:: WORK ITEM ::
I'd like the entries reproduced exactly, with the images omitted.
━━━━━━━━━━━━━━━━━━━━━━━━━━━━━━
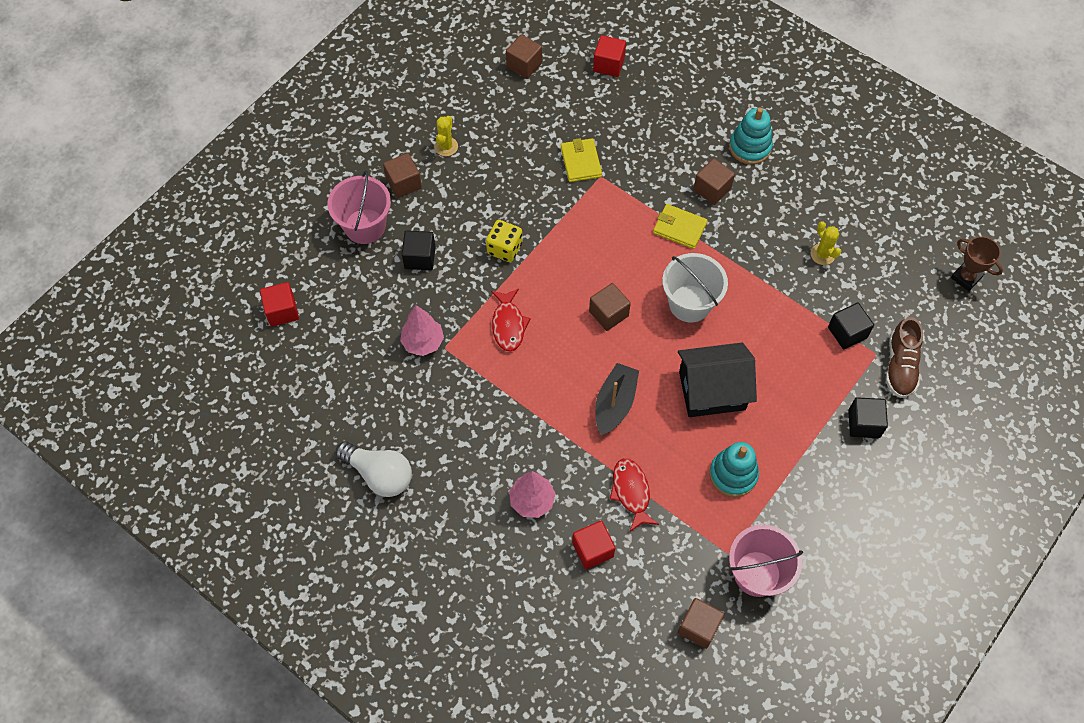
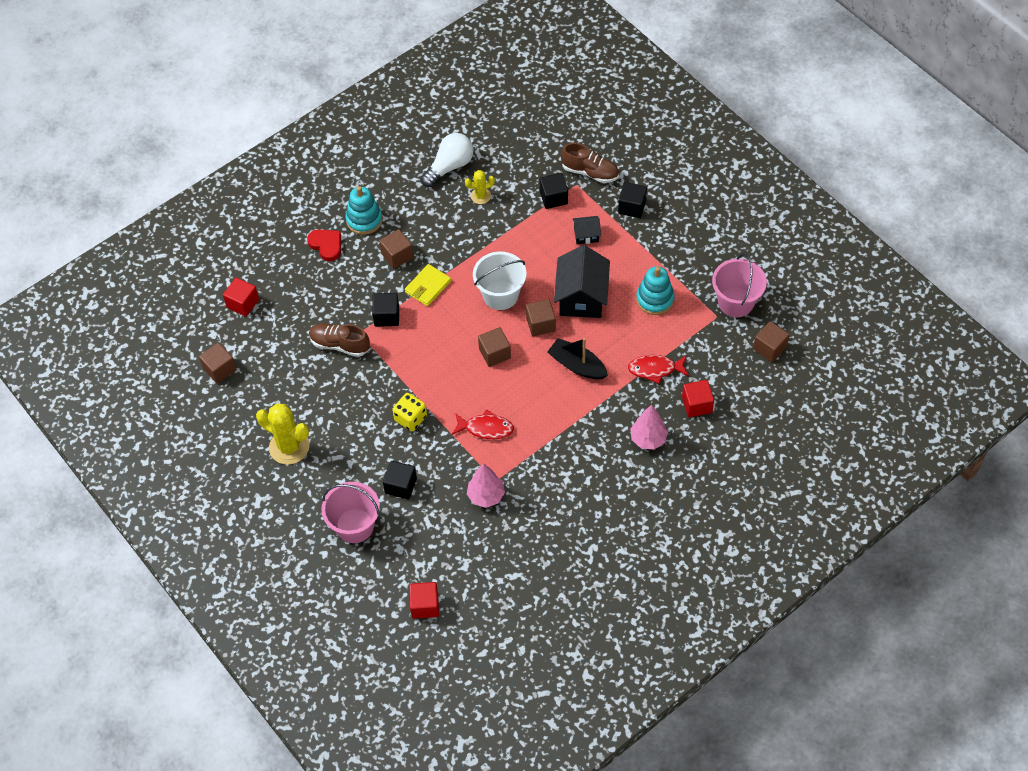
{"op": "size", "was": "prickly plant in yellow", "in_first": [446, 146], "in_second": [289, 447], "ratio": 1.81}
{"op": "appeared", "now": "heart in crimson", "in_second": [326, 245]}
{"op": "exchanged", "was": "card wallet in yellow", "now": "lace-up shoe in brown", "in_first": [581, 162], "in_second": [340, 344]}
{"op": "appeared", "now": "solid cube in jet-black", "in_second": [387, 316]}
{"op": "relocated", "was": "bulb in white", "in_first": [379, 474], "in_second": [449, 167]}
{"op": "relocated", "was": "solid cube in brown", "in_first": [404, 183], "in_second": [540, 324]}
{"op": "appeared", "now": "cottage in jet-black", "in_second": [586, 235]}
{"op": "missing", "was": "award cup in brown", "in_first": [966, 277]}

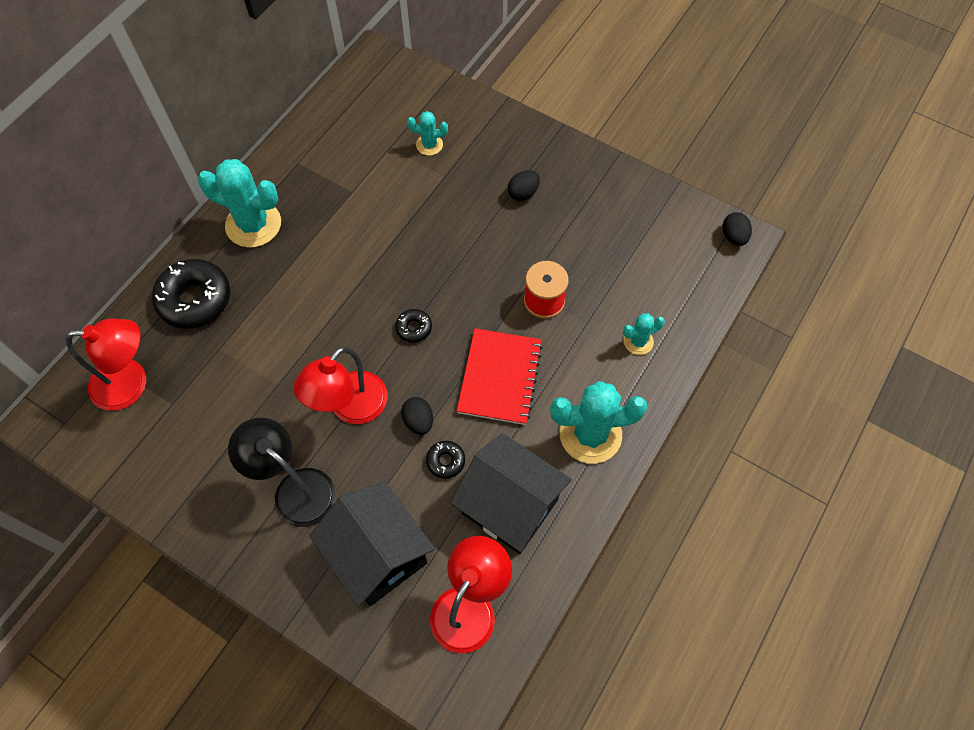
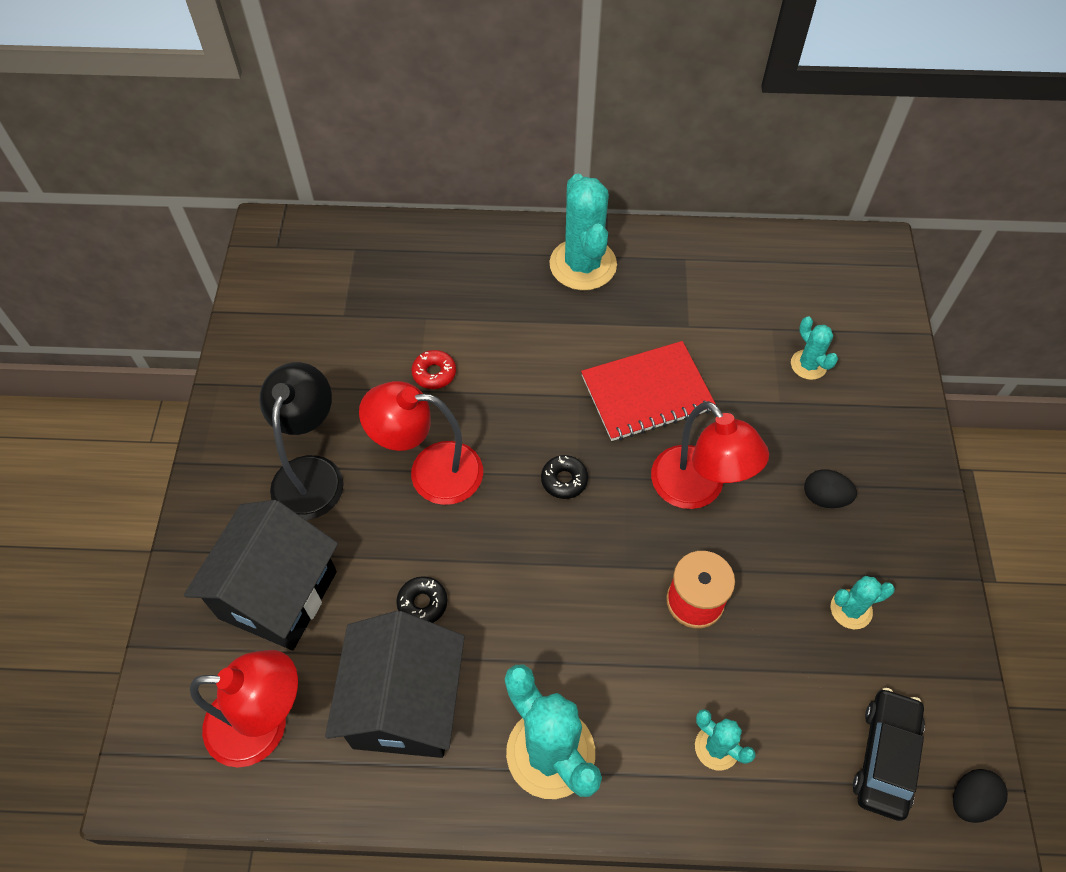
{"op": "appeared", "now": "doughnut in crimson", "in_second": [434, 373]}
{"op": "relocated", "was": "notepad in crimson", "in_first": [499, 377], "in_second": [647, 393]}
{"op": "relocated", "was": "reading lamp in crimson", "in_first": [131, 384], "in_second": [697, 490]}
{"op": "appeared", "now": "prickly plant in turquoise", "in_second": [851, 609]}
{"op": "appeared", "now": "car in jet-black", "in_second": [885, 757]}
{"op": "missing", "was": "doughnut in jet-black", "in_first": [194, 299]}
{"op": "missing", "was": "egg shape in jet-black", "in_first": [418, 421]}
━━━━━━━━━━━━━━━━━━━━━━━━━━━━━━
:: THE COMPLETED TASK ::
{"op": "size", "was": "prickly plant in yellow", "in_first": [446, 146], "in_second": [289, 447], "ratio": 1.81}
{"op": "appeared", "now": "heart in crimson", "in_second": [326, 245]}
{"op": "exchanged", "was": "card wallet in yellow", "now": "lace-up shoe in brown", "in_first": [581, 162], "in_second": [340, 344]}
{"op": "appeared", "now": "solid cube in jet-black", "in_second": [387, 316]}
{"op": "relocated", "was": "bulb in white", "in_first": [379, 474], "in_second": [449, 167]}
{"op": "relocated", "was": "solid cube in brown", "in_first": [404, 183], "in_second": [540, 324]}
{"op": "appeared", "now": "cottage in jet-black", "in_second": [586, 235]}
{"op": "missing", "was": "award cup in brown", "in_first": [966, 277]}

{"op": "appeared", "now": "doughnut in crimson", "in_second": [434, 373]}
{"op": "relocated", "was": "notepad in crimson", "in_first": [499, 377], "in_second": [647, 393]}
{"op": "relocated", "was": "reading lamp in crimson", "in_first": [131, 384], "in_second": [697, 490]}
{"op": "appeared", "now": "prickly plant in turquoise", "in_second": [851, 609]}
{"op": "appeared", "now": "car in jet-black", "in_second": [885, 757]}
{"op": "missing", "was": "doughnut in jet-black", "in_first": [194, 299]}
{"op": "missing", "was": "egg shape in jet-black", "in_first": [418, 421]}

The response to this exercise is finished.